*TASK STATEMENT*
Hunt through the lines below for the string "cápsula" and copy each one that has it.

+-------+

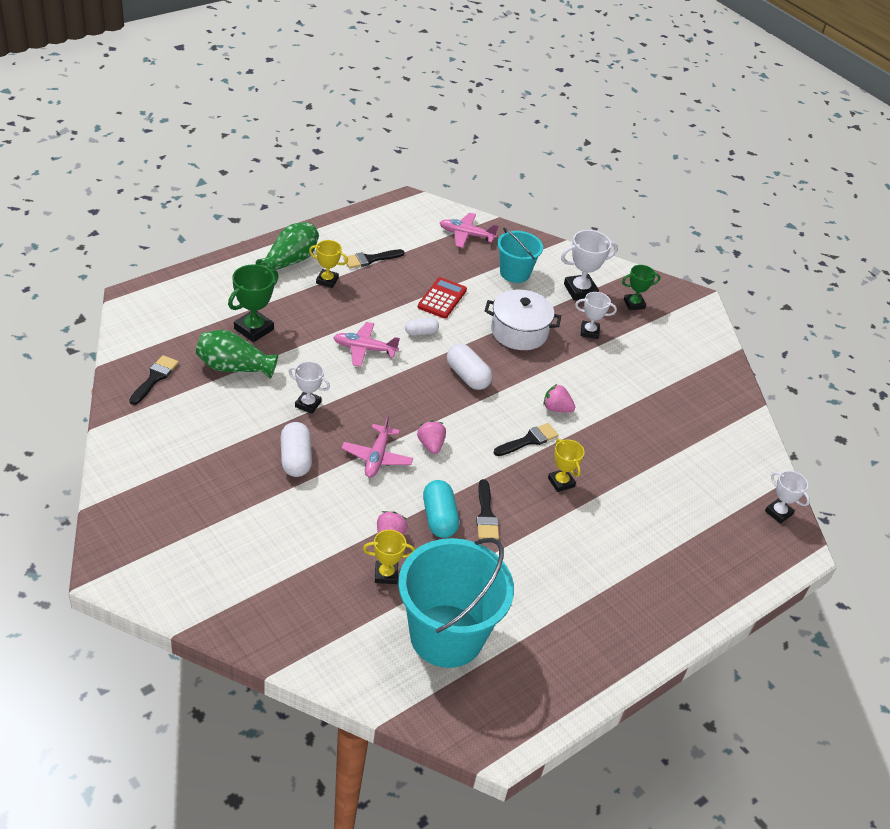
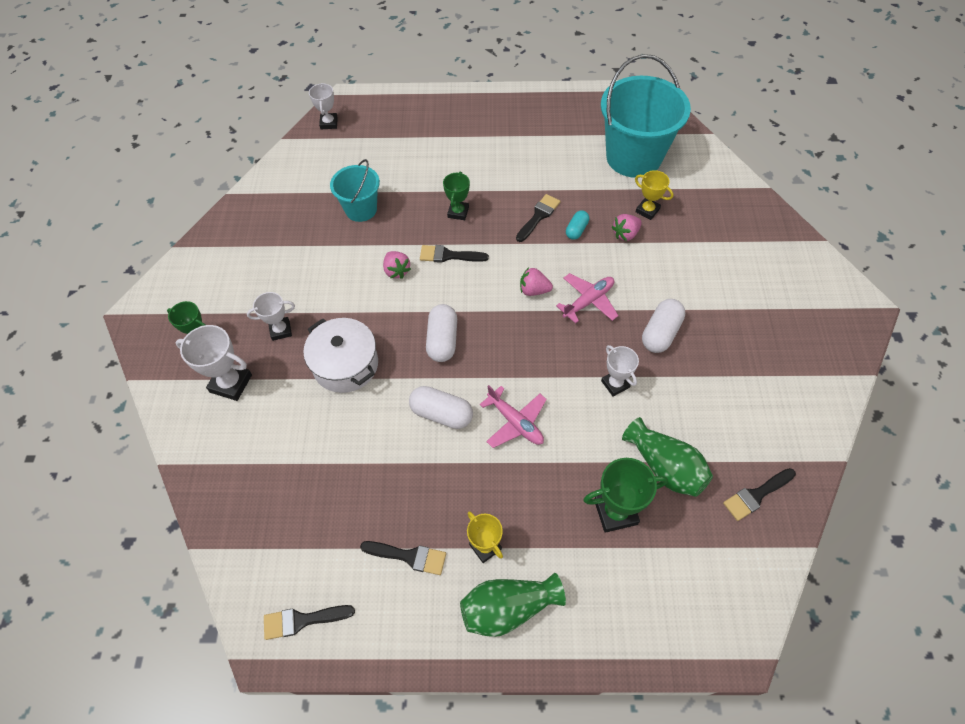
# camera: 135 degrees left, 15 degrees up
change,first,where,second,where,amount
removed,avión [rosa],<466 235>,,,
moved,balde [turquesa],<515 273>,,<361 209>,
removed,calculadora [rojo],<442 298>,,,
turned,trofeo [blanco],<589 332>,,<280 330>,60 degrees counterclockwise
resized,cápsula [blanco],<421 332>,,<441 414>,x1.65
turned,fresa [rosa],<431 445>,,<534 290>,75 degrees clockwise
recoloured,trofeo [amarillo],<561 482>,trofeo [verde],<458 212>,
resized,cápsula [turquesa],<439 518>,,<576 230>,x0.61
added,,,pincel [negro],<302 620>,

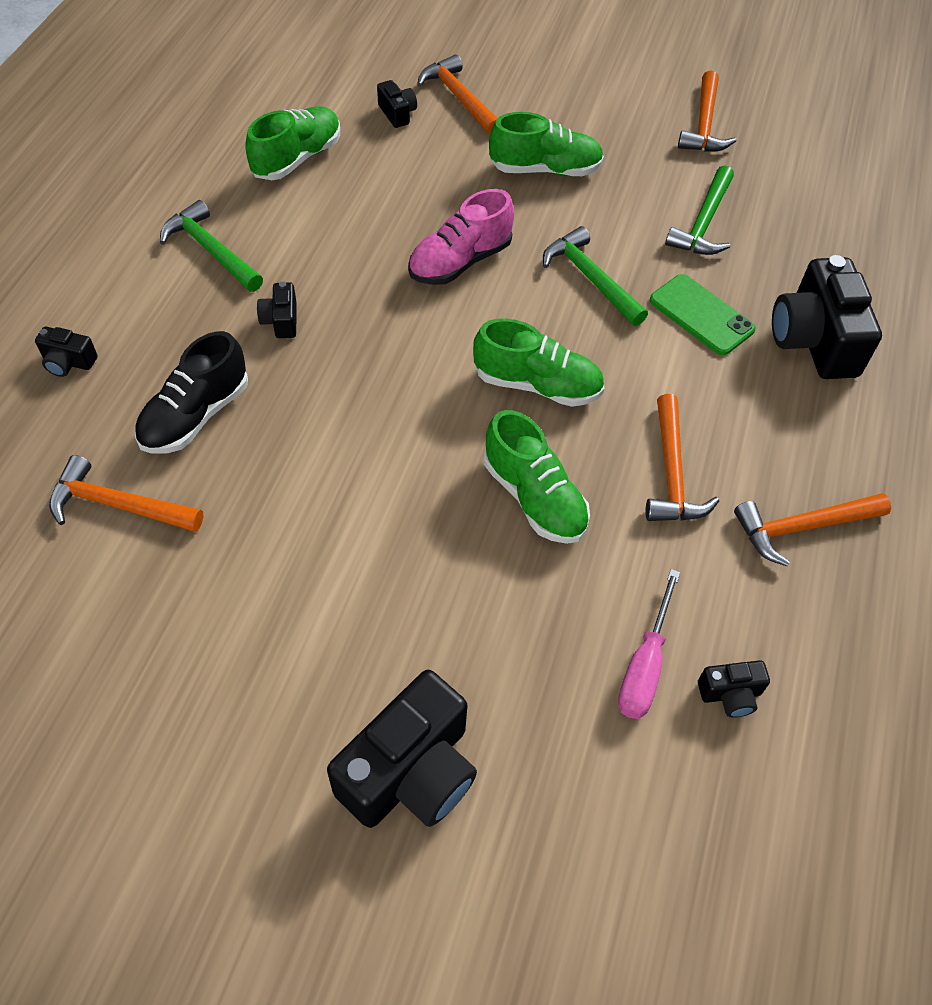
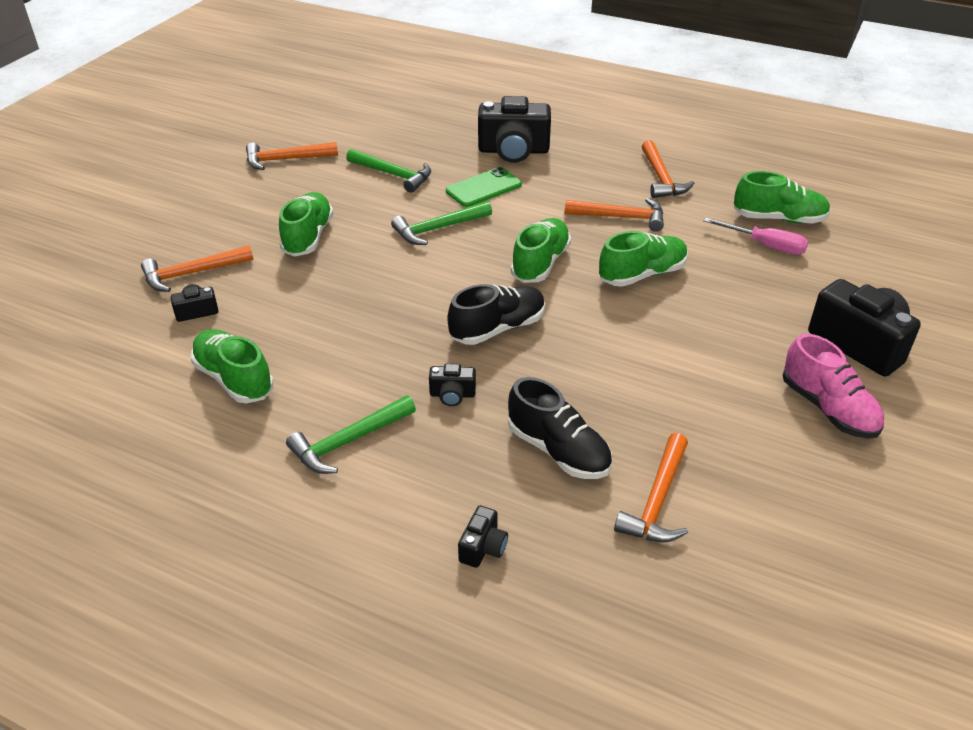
# camera: 80 degrees left, 15 degrees down
change,first,where,second,where,amount
turned,martillo [naranja],<704 124>,,<286 160>,150 degrees clockwise
moved,zapato [rosa],<460 261>,,<828 408>,
replaced,cámara [negro],<730 694>,zapato [verde],<778 219>,
added,,,zapato [negro],<497 328>,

+-------+

*COMPLETED TASK*
resized,cápsula [blanco],<421 332>,,<441 414>,x1.65
resized,cápsula [turquesa],<439 518>,,<576 230>,x0.61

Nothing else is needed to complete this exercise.